# [YOUR GOAL]
Under this line are the records; write out word for word the part that begins at the line containing "black bucket: none" and ends at the line containing "purple nut: [443,293,489,345] = 1 -> none = 0", and no more.
*** RECORDS FOR THIS TASK Section Begins ***
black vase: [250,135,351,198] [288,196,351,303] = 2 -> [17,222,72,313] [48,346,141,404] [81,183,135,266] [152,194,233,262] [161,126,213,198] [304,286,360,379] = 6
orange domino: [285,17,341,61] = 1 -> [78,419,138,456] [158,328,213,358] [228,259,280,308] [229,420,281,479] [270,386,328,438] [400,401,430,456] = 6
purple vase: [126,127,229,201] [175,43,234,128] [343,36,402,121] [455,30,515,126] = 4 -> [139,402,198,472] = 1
*** RECORDS FOR THIS TASK Section Ends ***
*** RECORDS FOR THIS TASK Section Begins ***
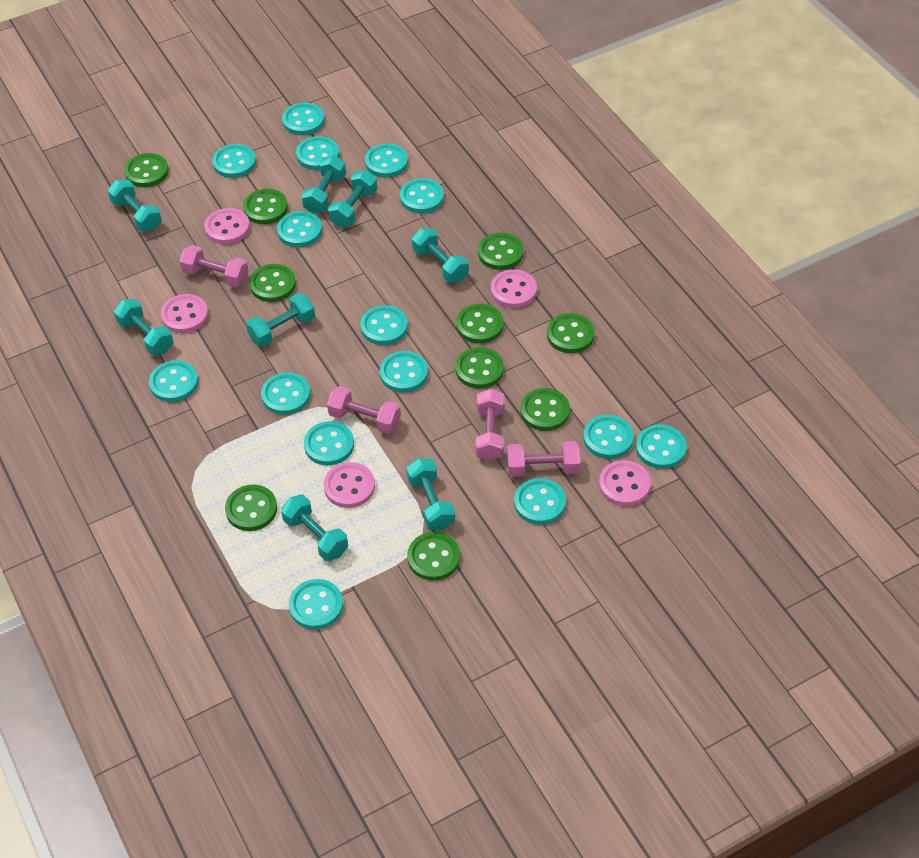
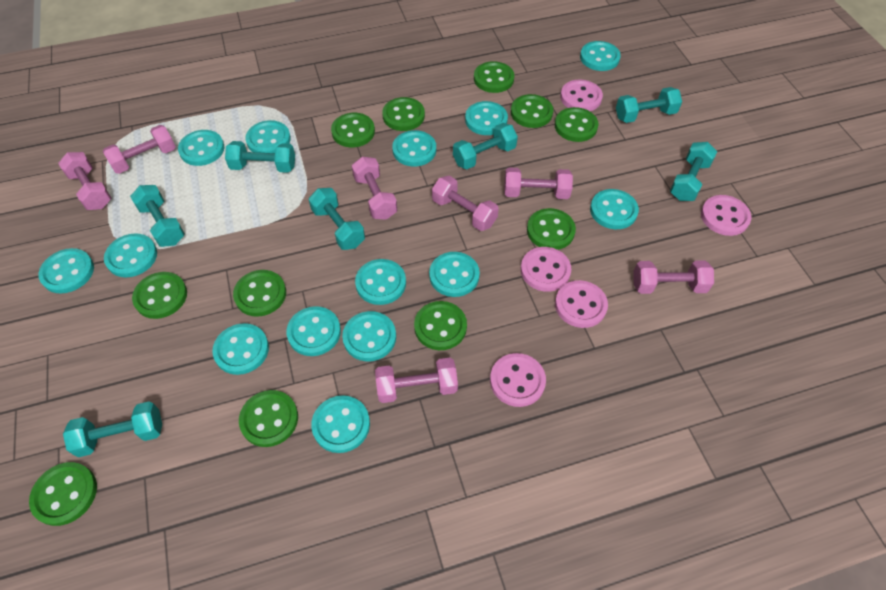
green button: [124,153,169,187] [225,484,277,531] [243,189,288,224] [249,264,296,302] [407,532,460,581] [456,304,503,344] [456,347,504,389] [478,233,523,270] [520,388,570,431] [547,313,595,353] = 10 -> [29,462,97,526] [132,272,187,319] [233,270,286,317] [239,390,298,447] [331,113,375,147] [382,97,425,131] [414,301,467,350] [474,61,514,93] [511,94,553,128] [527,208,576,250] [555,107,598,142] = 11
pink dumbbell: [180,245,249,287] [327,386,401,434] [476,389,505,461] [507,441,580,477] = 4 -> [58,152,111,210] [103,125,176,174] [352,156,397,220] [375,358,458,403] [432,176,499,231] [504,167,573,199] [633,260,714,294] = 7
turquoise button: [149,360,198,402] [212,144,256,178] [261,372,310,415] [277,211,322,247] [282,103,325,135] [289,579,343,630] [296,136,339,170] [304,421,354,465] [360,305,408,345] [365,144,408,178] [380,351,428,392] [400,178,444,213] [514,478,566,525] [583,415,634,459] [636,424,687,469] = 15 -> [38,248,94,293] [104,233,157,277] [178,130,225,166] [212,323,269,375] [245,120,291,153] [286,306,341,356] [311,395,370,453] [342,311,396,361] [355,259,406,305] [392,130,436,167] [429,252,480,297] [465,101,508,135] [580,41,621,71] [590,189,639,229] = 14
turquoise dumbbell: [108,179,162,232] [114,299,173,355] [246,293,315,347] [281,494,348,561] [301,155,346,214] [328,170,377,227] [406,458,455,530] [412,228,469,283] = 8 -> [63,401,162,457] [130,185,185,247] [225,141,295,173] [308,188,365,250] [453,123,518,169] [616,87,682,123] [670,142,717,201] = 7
*** RECORDS FOR THIS TASK Section Ends ***
*** RECORDS FOR THIS TASK Section Begins ***
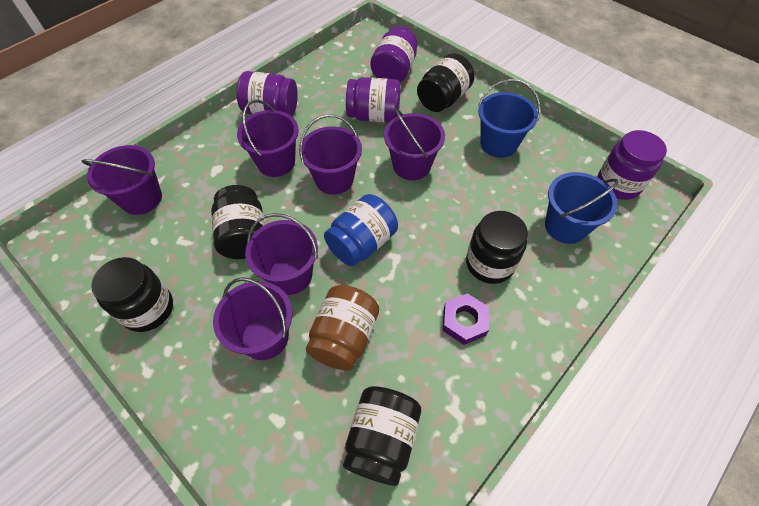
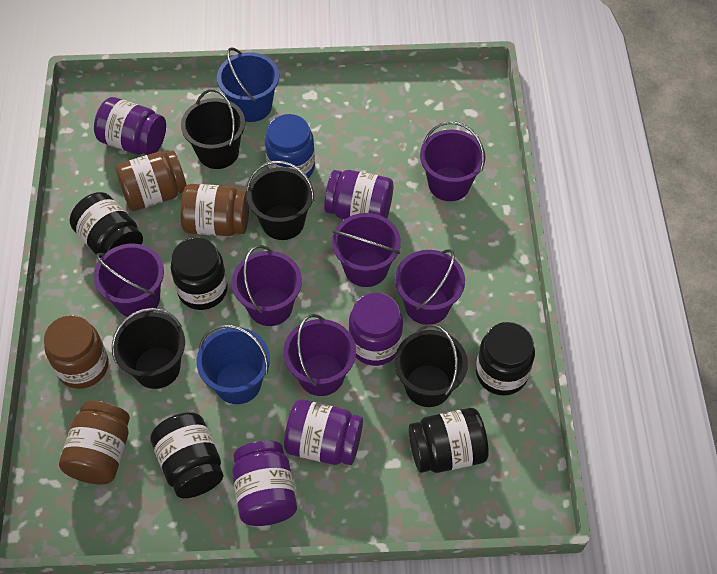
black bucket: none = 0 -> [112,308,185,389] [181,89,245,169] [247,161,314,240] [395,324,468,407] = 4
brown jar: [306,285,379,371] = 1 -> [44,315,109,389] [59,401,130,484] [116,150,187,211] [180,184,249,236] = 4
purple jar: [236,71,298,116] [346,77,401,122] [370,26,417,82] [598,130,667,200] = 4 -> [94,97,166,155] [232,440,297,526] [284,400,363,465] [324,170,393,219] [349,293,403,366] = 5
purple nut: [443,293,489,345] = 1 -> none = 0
*** RECORDS FOR THIS TASK Section Ends ***
# [RESPONSE AREA]
black bucket: none = 0 -> [112,308,185,389] [181,89,245,169] [247,161,314,240] [395,324,468,407] = 4
brown jar: [306,285,379,371] = 1 -> [44,315,109,389] [59,401,130,484] [116,150,187,211] [180,184,249,236] = 4
purple jar: [236,71,298,116] [346,77,401,122] [370,26,417,82] [598,130,667,200] = 4 -> [94,97,166,155] [232,440,297,526] [284,400,363,465] [324,170,393,219] [349,293,403,366] = 5
purple nut: [443,293,489,345] = 1 -> none = 0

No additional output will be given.